Segment Open
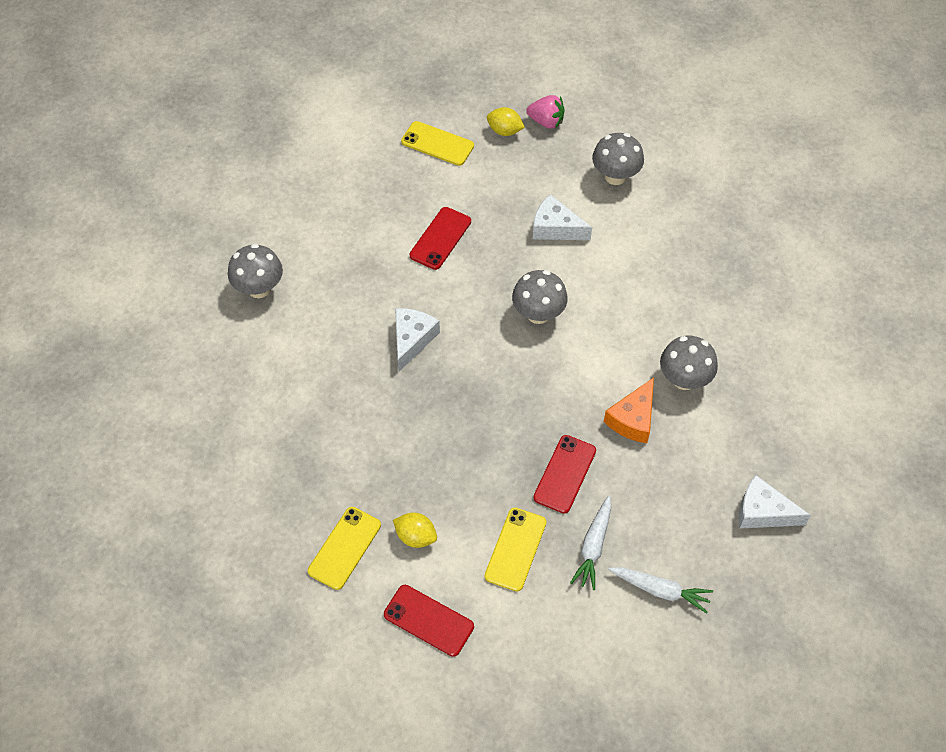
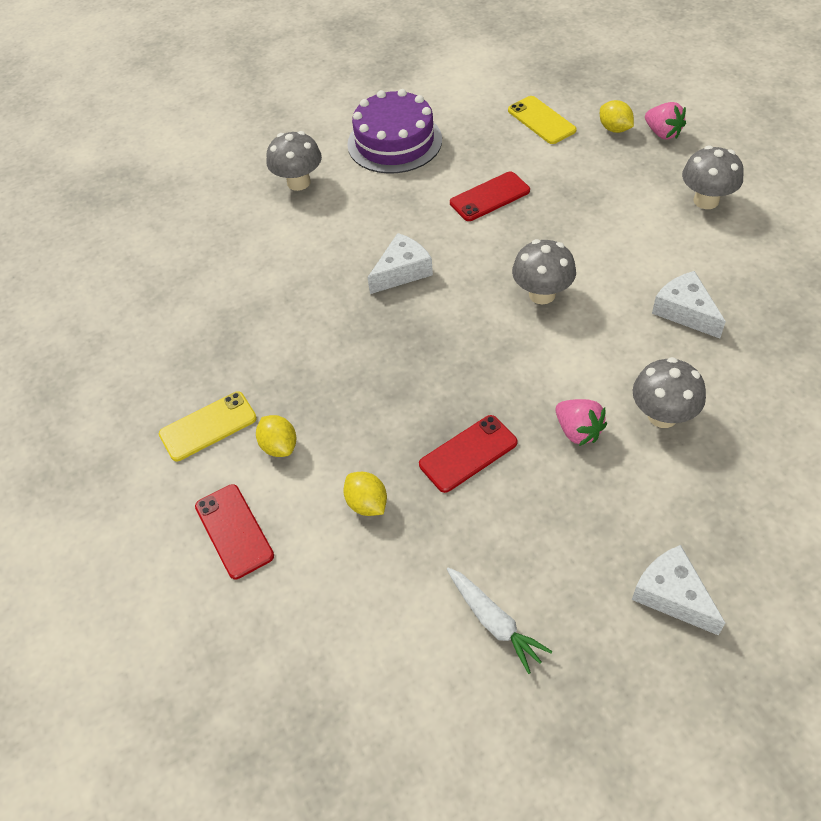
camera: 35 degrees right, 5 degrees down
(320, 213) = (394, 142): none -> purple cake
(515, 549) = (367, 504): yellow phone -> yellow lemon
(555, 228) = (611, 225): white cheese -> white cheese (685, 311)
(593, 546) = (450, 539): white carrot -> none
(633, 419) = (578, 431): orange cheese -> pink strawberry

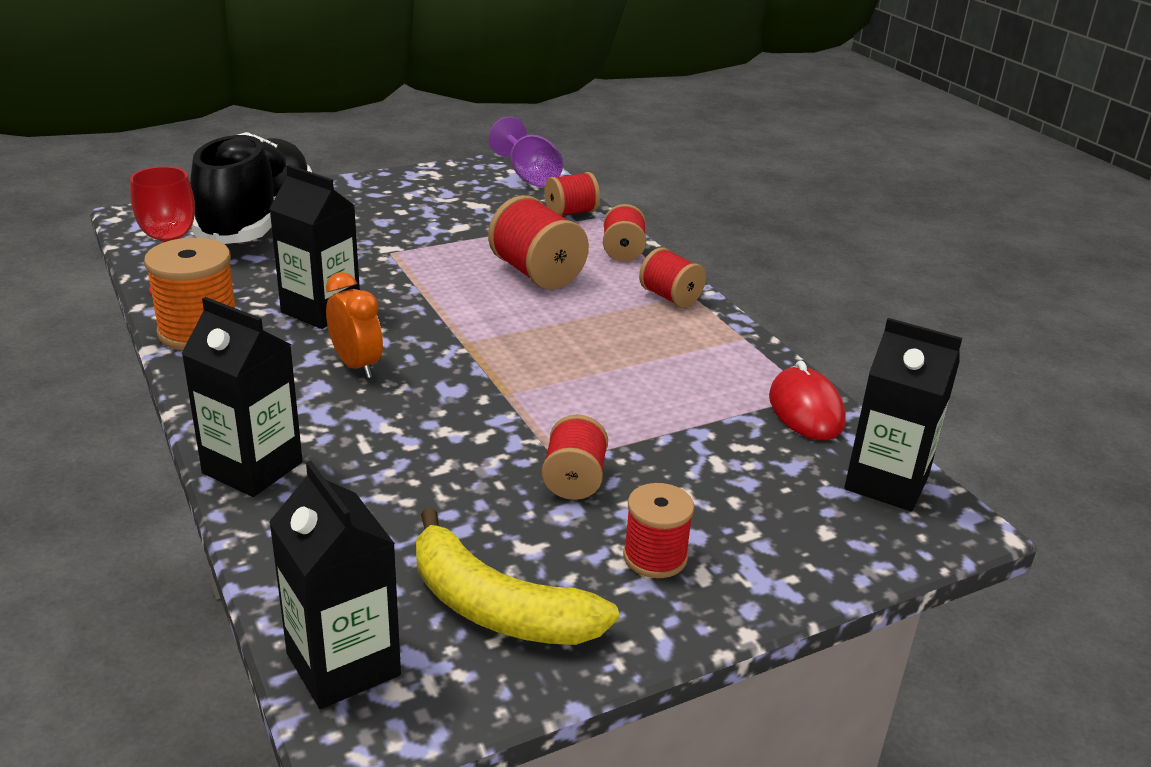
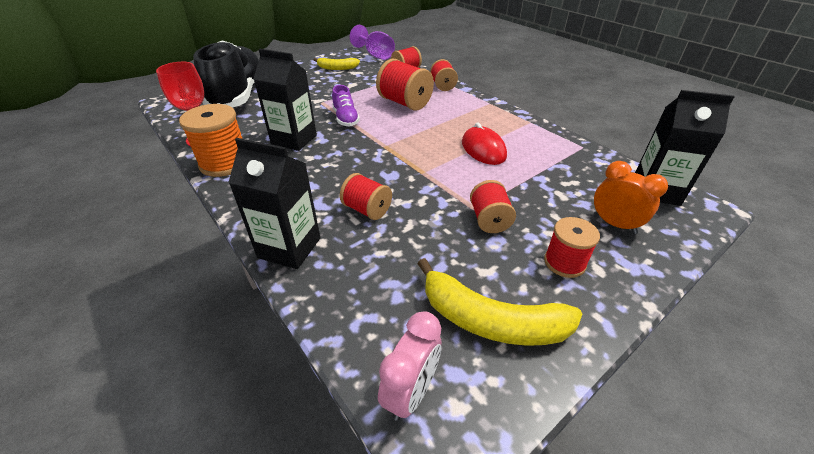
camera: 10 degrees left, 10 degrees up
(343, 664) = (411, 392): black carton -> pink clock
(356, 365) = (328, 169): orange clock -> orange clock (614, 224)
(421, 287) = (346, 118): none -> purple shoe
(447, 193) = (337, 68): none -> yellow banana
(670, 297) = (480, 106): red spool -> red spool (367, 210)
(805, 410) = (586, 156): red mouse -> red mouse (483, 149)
Segment Closed
TASK BRIEF: Omit the pictures; set down each record exactly.

SOLVED PROBLEM:
camera: 35 degrees right, 5 degrees down
(320, 213) = (394, 142): none -> purple cake
(515, 549) = (367, 504): yellow phone -> yellow lemon
(555, 228) = (611, 225): white cheese -> white cheese (685, 311)
(593, 546) = (450, 539): white carrot -> none
(633, 419) = (578, 431): orange cheese -> pink strawberry

camera: 10 degrees left, 10 degrees up
(343, 664) = (411, 392): black carton -> pink clock
(356, 365) = (328, 169): orange clock -> orange clock (614, 224)
(421, 287) = (346, 118): none -> purple shoe
(447, 193) = (337, 68): none -> yellow banana
(670, 297) = (480, 106): red spool -> red spool (367, 210)
(805, 410) = (586, 156): red mouse -> red mouse (483, 149)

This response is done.